§ **Exercise prompt**
Output only the lines below that start at the line containing "BUZZER: KY-006 -> KY-012" and end at the line containing "LINE pin DO: D18 -> TX0", with both ends kept.
##############################
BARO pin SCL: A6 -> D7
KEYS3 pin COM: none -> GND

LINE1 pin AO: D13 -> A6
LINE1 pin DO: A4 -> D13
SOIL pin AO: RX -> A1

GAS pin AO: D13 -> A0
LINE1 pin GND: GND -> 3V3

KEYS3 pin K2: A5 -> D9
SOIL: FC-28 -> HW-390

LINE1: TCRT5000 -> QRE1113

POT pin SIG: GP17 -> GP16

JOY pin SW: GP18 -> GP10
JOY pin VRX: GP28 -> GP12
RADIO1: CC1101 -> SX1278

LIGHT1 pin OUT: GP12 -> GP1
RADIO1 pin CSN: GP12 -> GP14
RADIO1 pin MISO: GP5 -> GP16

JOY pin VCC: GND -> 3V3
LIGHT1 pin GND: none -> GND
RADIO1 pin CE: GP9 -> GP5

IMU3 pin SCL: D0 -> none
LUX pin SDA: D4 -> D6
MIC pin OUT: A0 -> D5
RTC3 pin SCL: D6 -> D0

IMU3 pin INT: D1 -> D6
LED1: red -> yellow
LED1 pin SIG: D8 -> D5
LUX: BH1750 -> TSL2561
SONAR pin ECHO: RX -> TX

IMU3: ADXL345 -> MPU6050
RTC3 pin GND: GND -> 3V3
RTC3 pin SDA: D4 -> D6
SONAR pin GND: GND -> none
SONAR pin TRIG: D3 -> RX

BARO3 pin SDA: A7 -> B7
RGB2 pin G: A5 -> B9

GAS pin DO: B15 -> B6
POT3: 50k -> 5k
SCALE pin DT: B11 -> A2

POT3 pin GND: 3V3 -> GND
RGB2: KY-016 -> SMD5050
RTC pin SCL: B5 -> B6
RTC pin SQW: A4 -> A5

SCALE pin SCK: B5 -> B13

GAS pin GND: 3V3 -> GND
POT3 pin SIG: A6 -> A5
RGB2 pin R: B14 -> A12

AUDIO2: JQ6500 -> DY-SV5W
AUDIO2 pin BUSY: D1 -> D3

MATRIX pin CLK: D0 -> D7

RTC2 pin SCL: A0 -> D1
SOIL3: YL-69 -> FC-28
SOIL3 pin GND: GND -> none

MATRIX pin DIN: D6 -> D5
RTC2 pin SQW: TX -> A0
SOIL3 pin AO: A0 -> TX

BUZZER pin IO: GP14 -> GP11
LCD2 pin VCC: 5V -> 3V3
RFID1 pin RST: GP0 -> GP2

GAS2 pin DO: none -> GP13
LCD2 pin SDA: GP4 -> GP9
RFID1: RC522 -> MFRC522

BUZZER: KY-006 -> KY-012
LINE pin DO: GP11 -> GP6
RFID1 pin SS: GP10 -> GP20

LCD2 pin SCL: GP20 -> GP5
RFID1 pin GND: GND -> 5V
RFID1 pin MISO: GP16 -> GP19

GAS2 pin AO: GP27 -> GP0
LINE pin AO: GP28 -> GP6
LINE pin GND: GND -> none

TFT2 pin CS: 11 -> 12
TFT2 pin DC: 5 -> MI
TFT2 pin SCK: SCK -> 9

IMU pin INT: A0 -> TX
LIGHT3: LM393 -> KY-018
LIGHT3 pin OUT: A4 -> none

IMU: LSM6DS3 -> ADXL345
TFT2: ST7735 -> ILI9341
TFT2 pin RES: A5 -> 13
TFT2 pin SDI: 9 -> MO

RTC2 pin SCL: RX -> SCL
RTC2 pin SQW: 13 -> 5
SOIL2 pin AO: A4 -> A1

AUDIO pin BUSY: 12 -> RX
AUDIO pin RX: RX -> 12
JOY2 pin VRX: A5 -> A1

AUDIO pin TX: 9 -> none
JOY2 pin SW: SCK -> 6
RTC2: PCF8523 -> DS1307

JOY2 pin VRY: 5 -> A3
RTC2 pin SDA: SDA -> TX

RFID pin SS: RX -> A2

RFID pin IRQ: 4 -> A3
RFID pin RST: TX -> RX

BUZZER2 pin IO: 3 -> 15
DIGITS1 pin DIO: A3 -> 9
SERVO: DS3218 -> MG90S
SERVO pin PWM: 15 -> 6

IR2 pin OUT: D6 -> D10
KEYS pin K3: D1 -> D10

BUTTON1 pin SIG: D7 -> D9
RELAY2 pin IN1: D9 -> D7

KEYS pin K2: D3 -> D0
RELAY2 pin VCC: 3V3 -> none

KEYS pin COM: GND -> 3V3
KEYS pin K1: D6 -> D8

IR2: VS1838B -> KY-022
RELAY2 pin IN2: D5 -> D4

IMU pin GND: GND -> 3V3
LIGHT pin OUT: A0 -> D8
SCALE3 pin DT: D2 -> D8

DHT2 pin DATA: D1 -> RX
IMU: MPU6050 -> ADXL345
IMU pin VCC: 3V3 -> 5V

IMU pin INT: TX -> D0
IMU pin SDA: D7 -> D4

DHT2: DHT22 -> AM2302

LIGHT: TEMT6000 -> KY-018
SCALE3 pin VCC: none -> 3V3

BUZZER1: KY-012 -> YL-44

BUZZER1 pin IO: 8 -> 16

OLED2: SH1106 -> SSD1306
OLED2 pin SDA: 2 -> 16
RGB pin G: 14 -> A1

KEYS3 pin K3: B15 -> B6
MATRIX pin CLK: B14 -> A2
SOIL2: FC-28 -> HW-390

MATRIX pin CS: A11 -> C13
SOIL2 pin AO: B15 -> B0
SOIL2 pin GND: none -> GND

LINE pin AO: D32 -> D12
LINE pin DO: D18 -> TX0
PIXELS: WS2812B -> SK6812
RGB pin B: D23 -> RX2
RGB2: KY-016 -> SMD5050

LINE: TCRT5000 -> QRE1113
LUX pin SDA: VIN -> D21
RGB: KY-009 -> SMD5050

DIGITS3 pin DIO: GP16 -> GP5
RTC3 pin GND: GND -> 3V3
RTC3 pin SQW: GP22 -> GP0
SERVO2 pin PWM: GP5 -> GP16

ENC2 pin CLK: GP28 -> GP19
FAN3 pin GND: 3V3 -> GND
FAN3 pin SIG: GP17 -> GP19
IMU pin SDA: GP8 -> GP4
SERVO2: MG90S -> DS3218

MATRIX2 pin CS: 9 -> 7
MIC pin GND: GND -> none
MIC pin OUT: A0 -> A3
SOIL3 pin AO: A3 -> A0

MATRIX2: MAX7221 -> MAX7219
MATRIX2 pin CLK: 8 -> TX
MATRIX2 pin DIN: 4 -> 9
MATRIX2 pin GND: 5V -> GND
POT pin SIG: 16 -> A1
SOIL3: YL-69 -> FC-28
##############################
§ **Problem solution**
BUZZER: KY-006 -> KY-012
LINE pin DO: GP11 -> GP6
RFID1 pin SS: GP10 -> GP20

LCD2 pin SCL: GP20 -> GP5
RFID1 pin GND: GND -> 5V
RFID1 pin MISO: GP16 -> GP19

GAS2 pin AO: GP27 -> GP0
LINE pin AO: GP28 -> GP6
LINE pin GND: GND -> none

TFT2 pin CS: 11 -> 12
TFT2 pin DC: 5 -> MI
TFT2 pin SCK: SCK -> 9

IMU pin INT: A0 -> TX
LIGHT3: LM393 -> KY-018
LIGHT3 pin OUT: A4 -> none

IMU: LSM6DS3 -> ADXL345
TFT2: ST7735 -> ILI9341
TFT2 pin RES: A5 -> 13
TFT2 pin SDI: 9 -> MO

RTC2 pin SCL: RX -> SCL
RTC2 pin SQW: 13 -> 5
SOIL2 pin AO: A4 -> A1

AUDIO pin BUSY: 12 -> RX
AUDIO pin RX: RX -> 12
JOY2 pin VRX: A5 -> A1

AUDIO pin TX: 9 -> none
JOY2 pin SW: SCK -> 6
RTC2: PCF8523 -> DS1307

JOY2 pin VRY: 5 -> A3
RTC2 pin SDA: SDA -> TX

RFID pin SS: RX -> A2

RFID pin IRQ: 4 -> A3
RFID pin RST: TX -> RX

BUZZER2 pin IO: 3 -> 15
DIGITS1 pin DIO: A3 -> 9
SERVO: DS3218 -> MG90S
SERVO pin PWM: 15 -> 6

IR2 pin OUT: D6 -> D10
KEYS pin K3: D1 -> D10

BUTTON1 pin SIG: D7 -> D9
RELAY2 pin IN1: D9 -> D7

KEYS pin K2: D3 -> D0
RELAY2 pin VCC: 3V3 -> none

KEYS pin COM: GND -> 3V3
KEYS pin K1: D6 -> D8

IR2: VS1838B -> KY-022
RELAY2 pin IN2: D5 -> D4

IMU pin GND: GND -> 3V3
LIGHT pin OUT: A0 -> D8
SCALE3 pin DT: D2 -> D8

DHT2 pin DATA: D1 -> RX
IMU: MPU6050 -> ADXL345
IMU pin VCC: 3V3 -> 5V

IMU pin INT: TX -> D0
IMU pin SDA: D7 -> D4

DHT2: DHT22 -> AM2302

LIGHT: TEMT6000 -> KY-018
SCALE3 pin VCC: none -> 3V3

BUZZER1: KY-012 -> YL-44

BUZZER1 pin IO: 8 -> 16

OLED2: SH1106 -> SSD1306
OLED2 pin SDA: 2 -> 16
RGB pin G: 14 -> A1

KEYS3 pin K3: B15 -> B6
MATRIX pin CLK: B14 -> A2
SOIL2: FC-28 -> HW-390

MATRIX pin CS: A11 -> C13
SOIL2 pin AO: B15 -> B0
SOIL2 pin GND: none -> GND

LINE pin AO: D32 -> D12
LINE pin DO: D18 -> TX0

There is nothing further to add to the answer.